**Your goal**
Within the data below, tally the lines that contain "green" and state only the total.

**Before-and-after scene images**

Segment Open

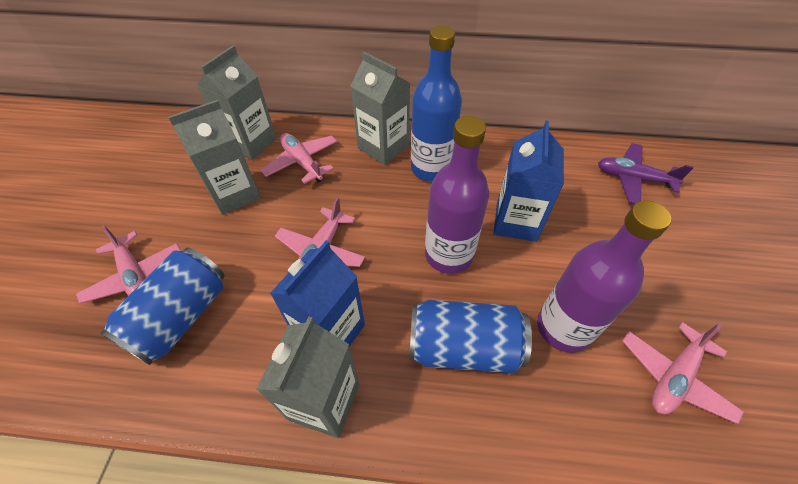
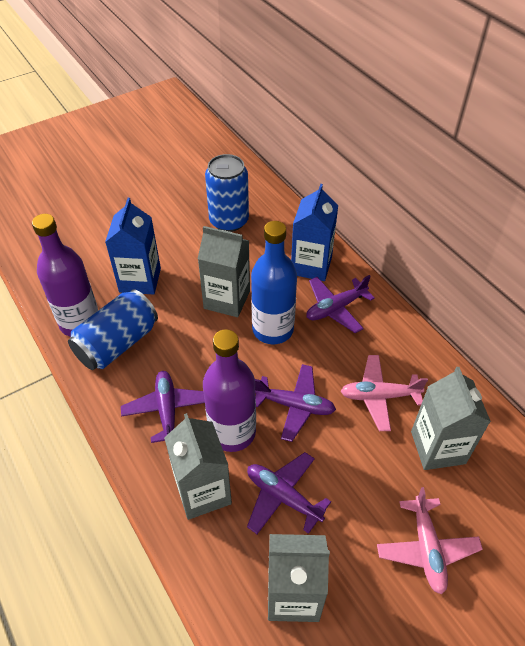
pink plane: 4 -> 2
purple plane: 1 -> 4

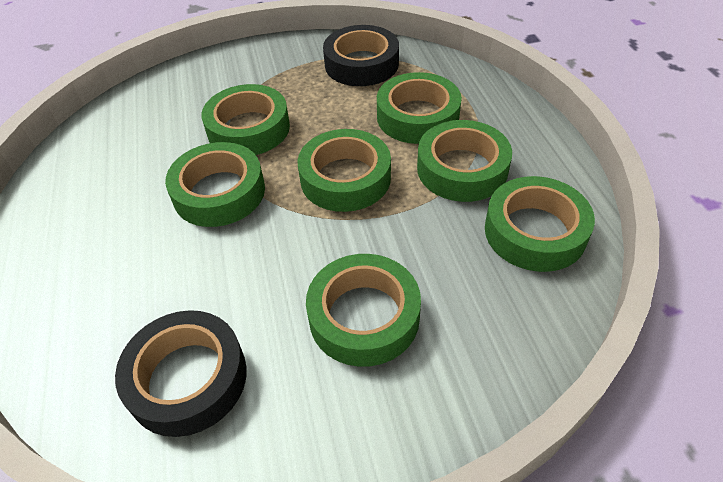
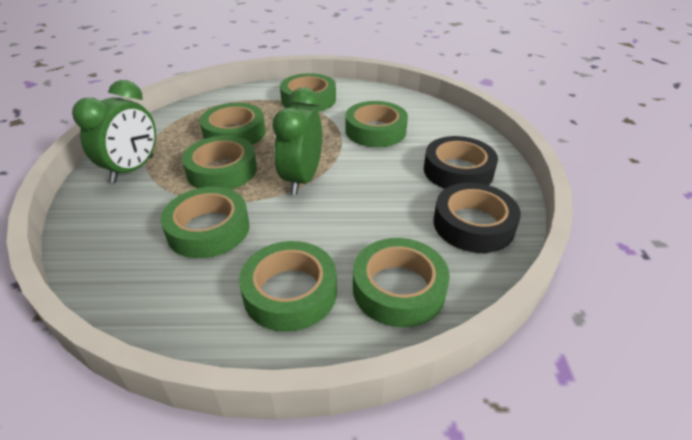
green clock: 0 -> 2

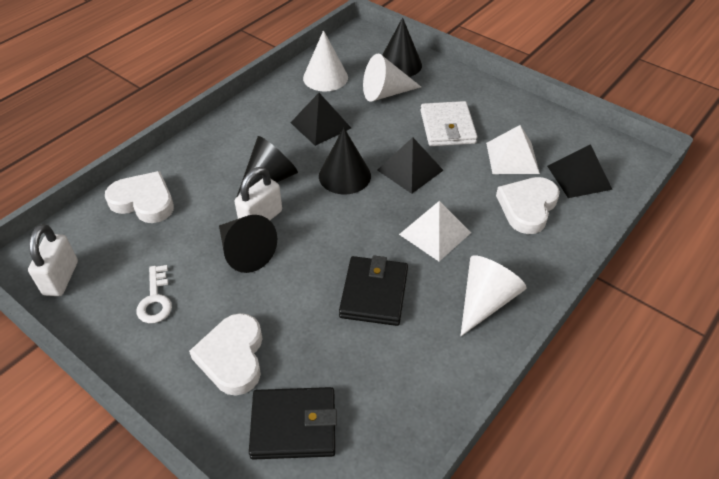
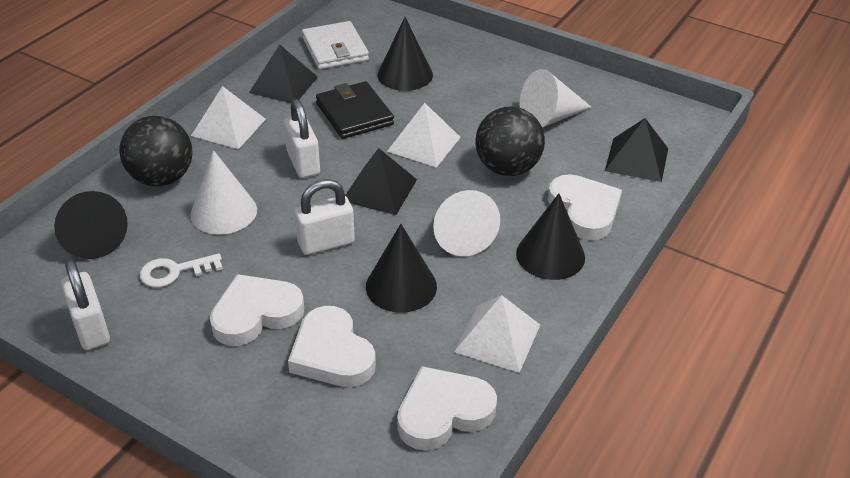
black ball: 0 -> 2
black wallet: 2 -> 1
white heart: 3 -> 4
white padlock: 2 -> 3
white pyramid: 2 -> 3

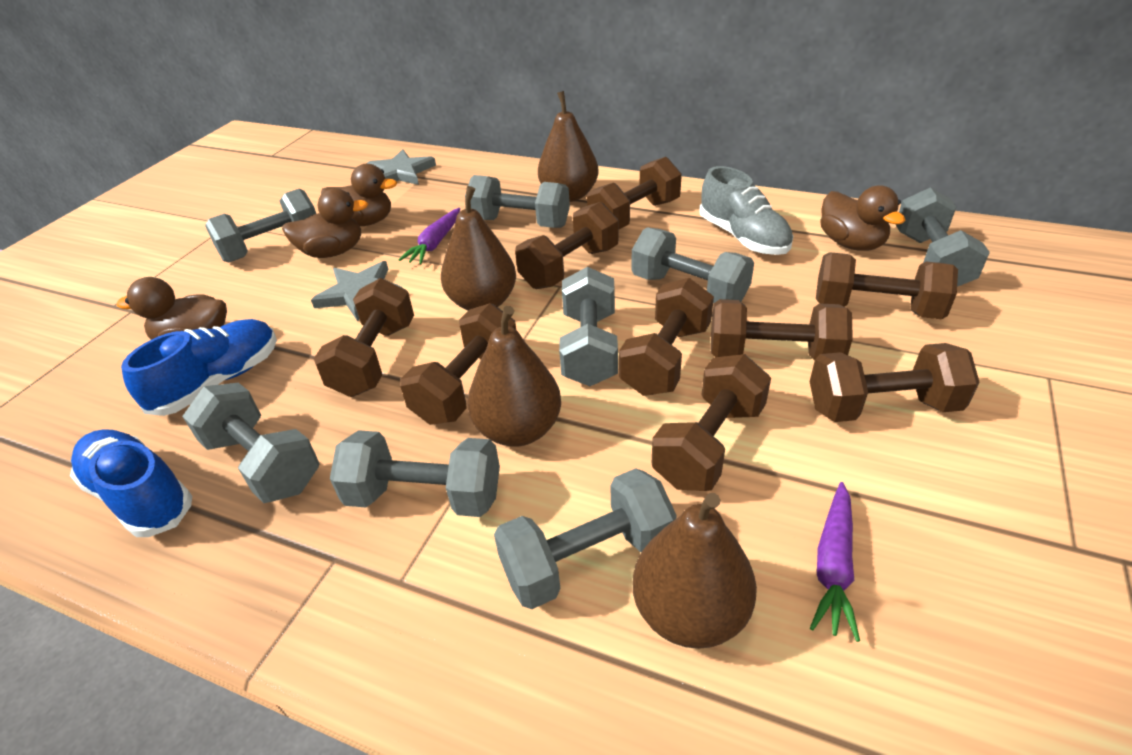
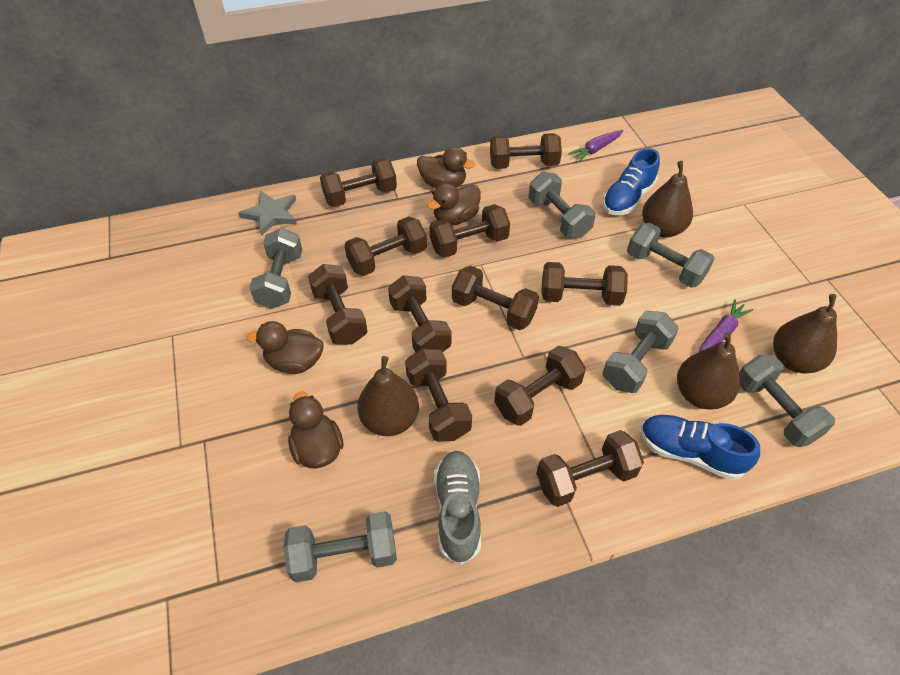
brown dumbbell: 9 -> 11
grey dumbbell: 8 -> 6
grey star: 2 -> 1

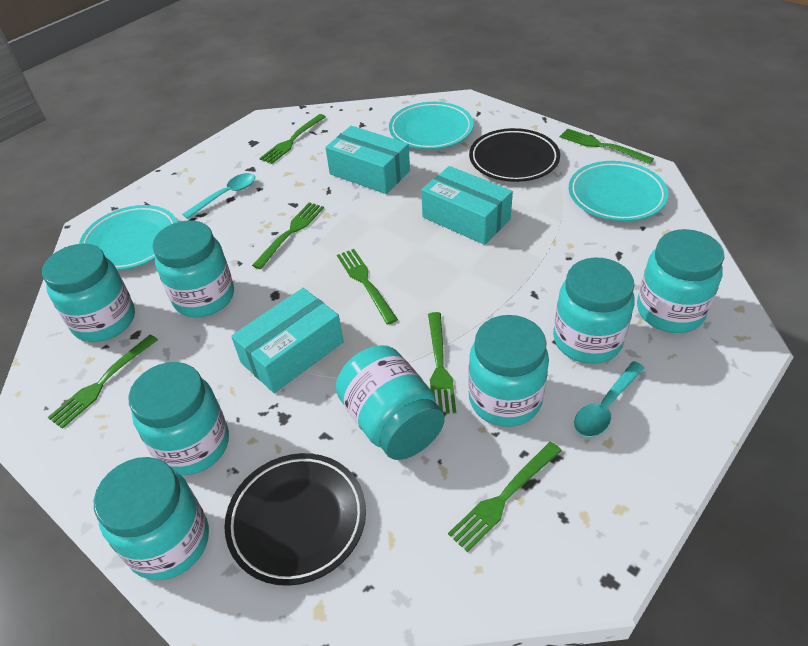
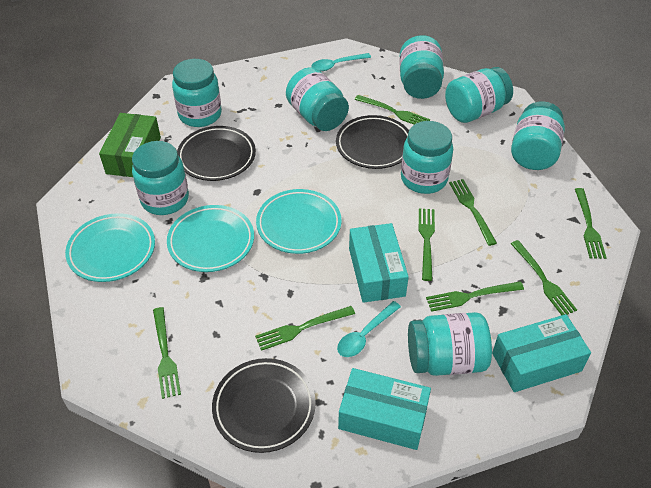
black plate: 2 -> 3
green box: 0 -> 1
green fork: 7 -> 8

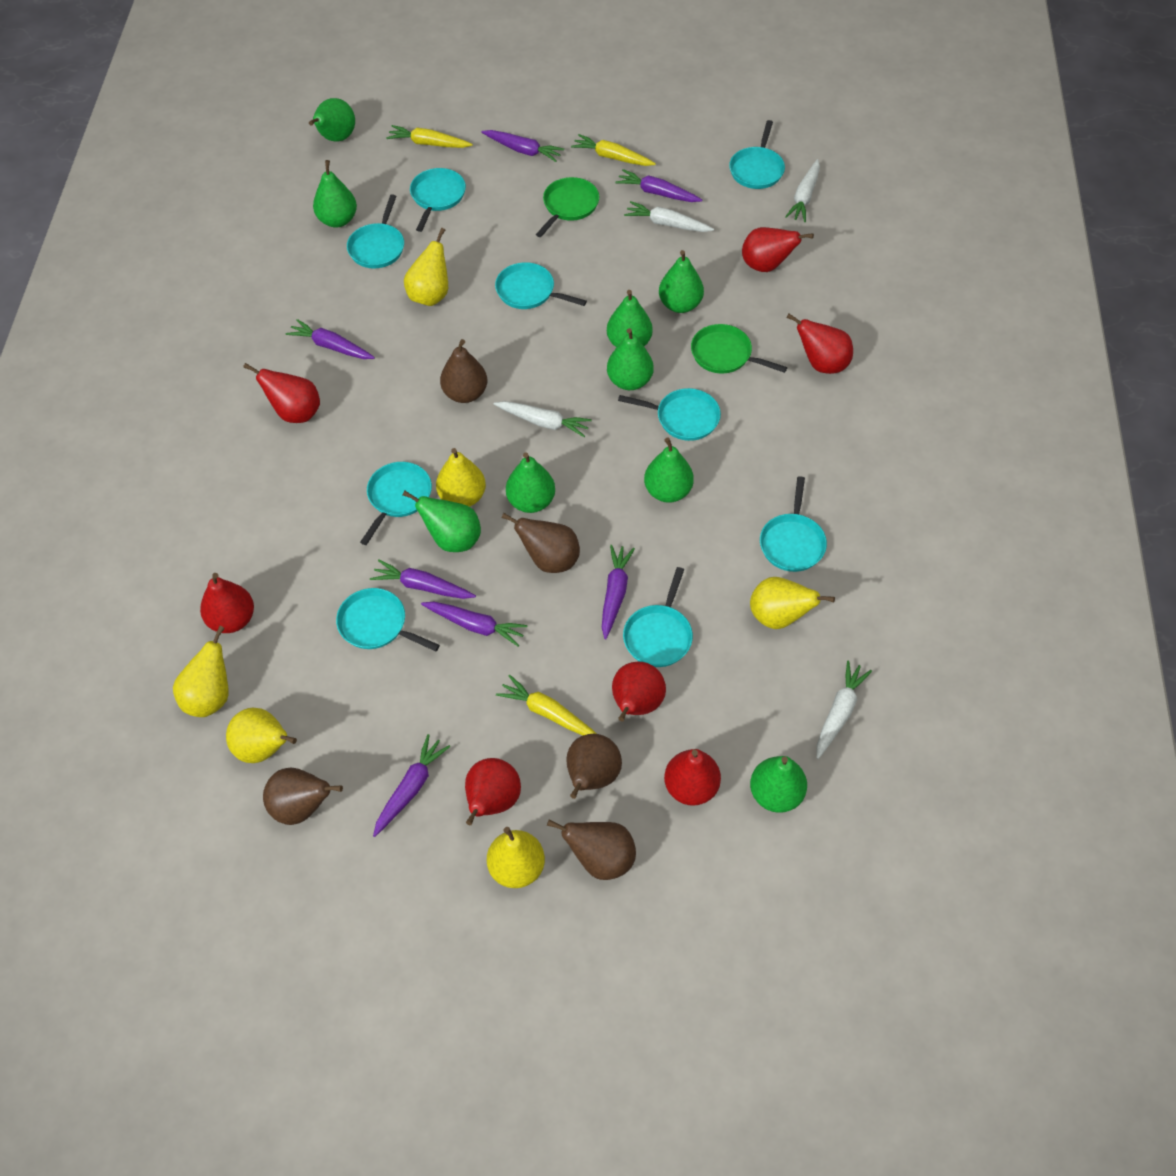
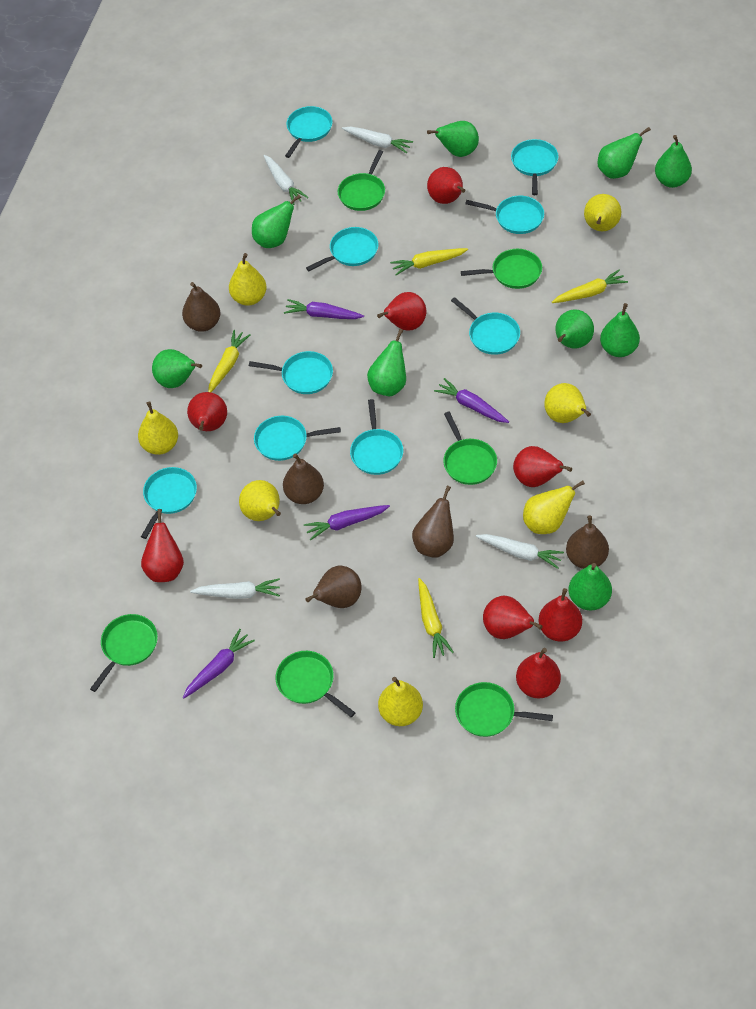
green pan: 2 -> 6
purple carrot: 7 -> 4
red pear: 7 -> 8
yellow carrot: 3 -> 4
yellow pear: 6 -> 7

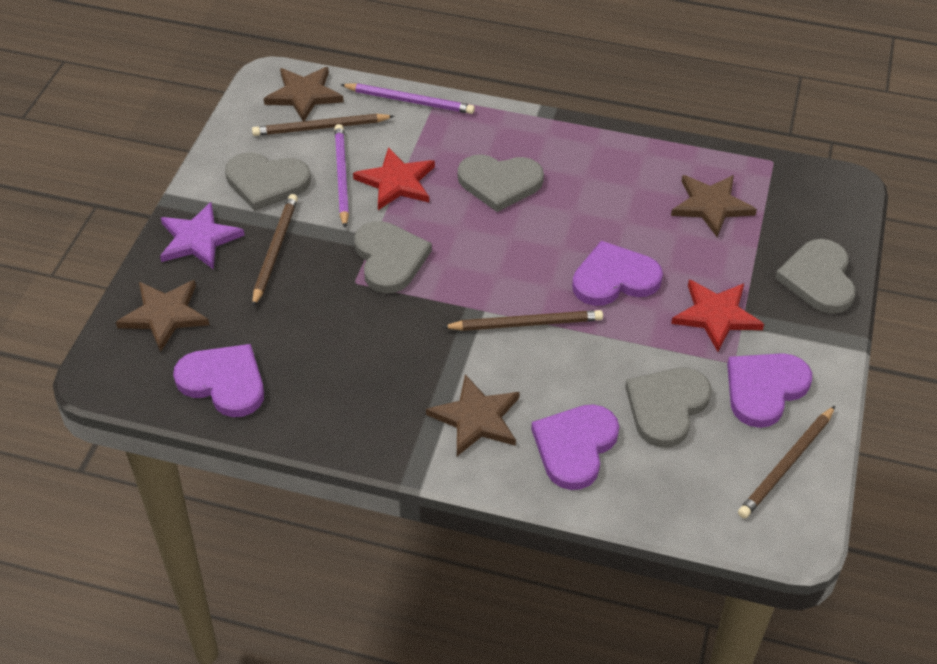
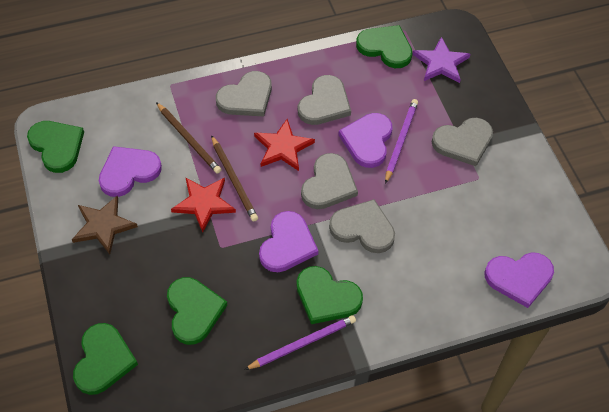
brown pencil: 4 -> 2
brown star: 4 -> 1
green heart: 0 -> 5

Segment Closed

**Result below**
5